== What is being asked ==
Everything from the line containing "R7: 68k (5V, VB) -> 68k (LEDK, VC)" through the last line of the data below must be copied exactly, with no other lines included.

== Supplied information ==

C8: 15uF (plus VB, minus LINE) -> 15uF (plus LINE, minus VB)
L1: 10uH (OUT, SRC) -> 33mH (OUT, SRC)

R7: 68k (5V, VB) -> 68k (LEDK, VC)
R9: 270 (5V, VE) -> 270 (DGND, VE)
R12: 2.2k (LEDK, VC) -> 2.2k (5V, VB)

== Expected answer ==
R7: 68k (5V, VB) -> 68k (LEDK, VC)
R9: 270 (5V, VE) -> 270 (DGND, VE)
R12: 2.2k (LEDK, VC) -> 2.2k (5V, VB)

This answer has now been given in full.